#### PROBLEM DETAILS:
Rewrite every item below as a JSON list of strings, with one string per line and no blank lines.

--- Start of DATA TO PROCESS ---

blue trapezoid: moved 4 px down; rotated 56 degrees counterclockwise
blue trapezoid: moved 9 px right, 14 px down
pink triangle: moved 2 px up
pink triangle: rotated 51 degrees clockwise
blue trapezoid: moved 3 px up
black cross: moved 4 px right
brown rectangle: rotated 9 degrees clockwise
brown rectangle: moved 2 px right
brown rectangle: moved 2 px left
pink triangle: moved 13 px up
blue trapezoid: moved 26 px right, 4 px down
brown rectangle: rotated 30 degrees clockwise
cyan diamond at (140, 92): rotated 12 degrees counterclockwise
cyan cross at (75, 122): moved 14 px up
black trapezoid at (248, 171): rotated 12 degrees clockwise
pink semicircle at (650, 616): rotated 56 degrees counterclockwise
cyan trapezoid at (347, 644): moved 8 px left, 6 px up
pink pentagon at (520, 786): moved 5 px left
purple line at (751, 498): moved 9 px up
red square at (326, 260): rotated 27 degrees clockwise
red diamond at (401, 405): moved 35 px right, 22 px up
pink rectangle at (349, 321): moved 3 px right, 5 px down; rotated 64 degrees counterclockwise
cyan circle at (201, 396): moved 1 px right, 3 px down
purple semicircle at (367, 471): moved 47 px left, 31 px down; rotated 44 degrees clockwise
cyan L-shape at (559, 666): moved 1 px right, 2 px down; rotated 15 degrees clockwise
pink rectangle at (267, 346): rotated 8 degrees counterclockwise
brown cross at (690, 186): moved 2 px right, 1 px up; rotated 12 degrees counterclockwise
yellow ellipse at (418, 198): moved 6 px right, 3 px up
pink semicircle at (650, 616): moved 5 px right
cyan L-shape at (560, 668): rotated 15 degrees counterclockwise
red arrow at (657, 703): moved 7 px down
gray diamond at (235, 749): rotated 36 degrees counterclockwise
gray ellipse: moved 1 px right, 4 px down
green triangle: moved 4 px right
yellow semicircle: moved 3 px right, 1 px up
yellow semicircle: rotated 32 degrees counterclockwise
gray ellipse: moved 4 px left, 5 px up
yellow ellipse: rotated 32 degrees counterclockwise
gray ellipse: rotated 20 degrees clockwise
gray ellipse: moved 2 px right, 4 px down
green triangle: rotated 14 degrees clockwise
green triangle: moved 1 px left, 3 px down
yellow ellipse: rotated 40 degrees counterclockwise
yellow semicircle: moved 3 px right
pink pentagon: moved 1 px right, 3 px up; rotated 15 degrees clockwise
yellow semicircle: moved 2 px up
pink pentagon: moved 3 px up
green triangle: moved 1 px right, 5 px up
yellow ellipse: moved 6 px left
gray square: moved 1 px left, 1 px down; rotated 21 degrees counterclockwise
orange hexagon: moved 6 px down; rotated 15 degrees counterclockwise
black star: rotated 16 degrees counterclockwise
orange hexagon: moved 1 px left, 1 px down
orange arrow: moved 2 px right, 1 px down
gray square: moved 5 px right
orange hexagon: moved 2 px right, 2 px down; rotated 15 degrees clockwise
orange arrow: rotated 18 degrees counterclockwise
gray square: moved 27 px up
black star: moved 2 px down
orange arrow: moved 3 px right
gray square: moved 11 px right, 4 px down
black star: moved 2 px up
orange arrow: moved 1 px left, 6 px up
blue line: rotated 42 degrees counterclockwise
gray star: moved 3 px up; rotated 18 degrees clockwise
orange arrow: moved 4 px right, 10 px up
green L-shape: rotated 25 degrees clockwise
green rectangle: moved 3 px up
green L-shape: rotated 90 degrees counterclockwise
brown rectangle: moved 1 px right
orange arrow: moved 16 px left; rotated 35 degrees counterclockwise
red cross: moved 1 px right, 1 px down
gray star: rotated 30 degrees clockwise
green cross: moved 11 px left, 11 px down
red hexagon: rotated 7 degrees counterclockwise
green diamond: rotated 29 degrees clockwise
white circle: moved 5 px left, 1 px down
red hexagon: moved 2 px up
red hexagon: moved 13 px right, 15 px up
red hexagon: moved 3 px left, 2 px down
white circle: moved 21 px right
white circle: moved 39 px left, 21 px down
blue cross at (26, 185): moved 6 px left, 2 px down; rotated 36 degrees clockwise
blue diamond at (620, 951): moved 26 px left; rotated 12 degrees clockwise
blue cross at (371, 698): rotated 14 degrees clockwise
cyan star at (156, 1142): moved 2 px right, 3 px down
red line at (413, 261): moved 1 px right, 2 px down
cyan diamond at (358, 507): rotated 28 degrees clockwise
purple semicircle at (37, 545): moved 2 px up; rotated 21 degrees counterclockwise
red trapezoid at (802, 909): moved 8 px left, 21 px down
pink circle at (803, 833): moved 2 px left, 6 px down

--- End of DATA TO PROCESS ---

#### EXERCISE OUTPUT:
[
  "blue trapezoid: moved 4 px down; rotated 56 degrees counterclockwise",
  "blue trapezoid: moved 9 px right, 14 px down",
  "pink triangle: moved 2 px up",
  "pink triangle: rotated 51 degrees clockwise",
  "blue trapezoid: moved 3 px up",
  "black cross: moved 4 px right",
  "brown rectangle: rotated 9 degrees clockwise",
  "brown rectangle: moved 2 px right",
  "brown rectangle: moved 2 px left",
  "pink triangle: moved 13 px up",
  "blue trapezoid: moved 26 px right, 4 px down",
  "brown rectangle: rotated 30 degrees clockwise",
  "cyan diamond at (140, 92): rotated 12 degrees counterclockwise",
  "cyan cross at (75, 122): moved 14 px up",
  "black trapezoid at (248, 171): rotated 12 degrees clockwise",
  "pink semicircle at (650, 616): rotated 56 degrees counterclockwise",
  "cyan trapezoid at (347, 644): moved 8 px left, 6 px up",
  "pink pentagon at (520, 786): moved 5 px left",
  "purple line at (751, 498): moved 9 px up",
  "red square at (326, 260): rotated 27 degrees clockwise",
  "red diamond at (401, 405): moved 35 px right, 22 px up",
  "pink rectangle at (349, 321): moved 3 px right, 5 px down; rotated 64 degrees counterclockwise",
  "cyan circle at (201, 396): moved 1 px right, 3 px down",
  "purple semicircle at (367, 471): moved 47 px left, 31 px down; rotated 44 degrees clockwise",
  "cyan L-shape at (559, 666): moved 1 px right, 2 px down; rotated 15 degrees clockwise",
  "pink rectangle at (267, 346): rotated 8 degrees counterclockwise",
  "brown cross at (690, 186): moved 2 px right, 1 px up; rotated 12 degrees counterclockwise",
  "yellow ellipse at (418, 198): moved 6 px right, 3 px up",
  "pink semicircle at (650, 616): moved 5 px right",
  "cyan L-shape at (560, 668): rotated 15 degrees counterclockwise",
  "red arrow at (657, 703): moved 7 px down",
  "gray diamond at (235, 749): rotated 36 degrees counterclockwise",
  "gray ellipse: moved 1 px right, 4 px down",
  "green triangle: moved 4 px right",
  "yellow semicircle: moved 3 px right, 1 px up",
  "yellow semicircle: rotated 32 degrees counterclockwise",
  "gray ellipse: moved 4 px left, 5 px up",
  "yellow ellipse: rotated 32 degrees counterclockwise",
  "gray ellipse: rotated 20 degrees clockwise",
  "gray ellipse: moved 2 px right, 4 px down",
  "green triangle: rotated 14 degrees clockwise",
  "green triangle: moved 1 px left, 3 px down",
  "yellow ellipse: rotated 40 degrees counterclockwise",
  "yellow semicircle: moved 3 px right",
  "pink pentagon: moved 1 px right, 3 px up; rotated 15 degrees clockwise",
  "yellow semicircle: moved 2 px up",
  "pink pentagon: moved 3 px up",
  "green triangle: moved 1 px right, 5 px up",
  "yellow ellipse: moved 6 px left",
  "gray square: moved 1 px left, 1 px down; rotated 21 degrees counterclockwise",
  "orange hexagon: moved 6 px down; rotated 15 degrees counterclockwise",
  "black star: rotated 16 degrees counterclockwise",
  "orange hexagon: moved 1 px left, 1 px down",
  "orange arrow: moved 2 px right, 1 px down",
  "gray square: moved 5 px right",
  "orange hexagon: moved 2 px right, 2 px down; rotated 15 degrees clockwise",
  "orange arrow: rotated 18 degrees counterclockwise",
  "gray square: moved 27 px up",
  "black star: moved 2 px down",
  "orange arrow: moved 3 px right",
  "gray square: moved 11 px right, 4 px down",
  "black star: moved 2 px up",
  "orange arrow: moved 1 px left, 6 px up",
  "blue line: rotated 42 degrees counterclockwise",
  "gray star: moved 3 px up; rotated 18 degrees clockwise",
  "orange arrow: moved 4 px right, 10 px up",
  "green L-shape: rotated 25 degrees clockwise",
  "green rectangle: moved 3 px up",
  "green L-shape: rotated 90 degrees counterclockwise",
  "brown rectangle: moved 1 px right",
  "orange arrow: moved 16 px left; rotated 35 degrees counterclockwise",
  "red cross: moved 1 px right, 1 px down",
  "gray star: rotated 30 degrees clockwise",
  "green cross: moved 11 px left, 11 px down",
  "red hexagon: rotated 7 degrees counterclockwise",
  "green diamond: rotated 29 degrees clockwise",
  "white circle: moved 5 px left, 1 px down",
  "red hexagon: moved 2 px up",
  "red hexagon: moved 13 px right, 15 px up",
  "red hexagon: moved 3 px left, 2 px down",
  "white circle: moved 21 px right",
  "white circle: moved 39 px left, 21 px down",
  "blue cross at (26, 185): moved 6 px left, 2 px down; rotated 36 degrees clockwise",
  "blue diamond at (620, 951): moved 26 px left; rotated 12 degrees clockwise",
  "blue cross at (371, 698): rotated 14 degrees clockwise",
  "cyan star at (156, 1142): moved 2 px right, 3 px down",
  "red line at (413, 261): moved 1 px right, 2 px down",
  "cyan diamond at (358, 507): rotated 28 degrees clockwise",
  "purple semicircle at (37, 545): moved 2 px up; rotated 21 degrees counterclockwise",
  "red trapezoid at (802, 909): moved 8 px left, 21 px down",
  "pink circle at (803, 833): moved 2 px left, 6 px down"
]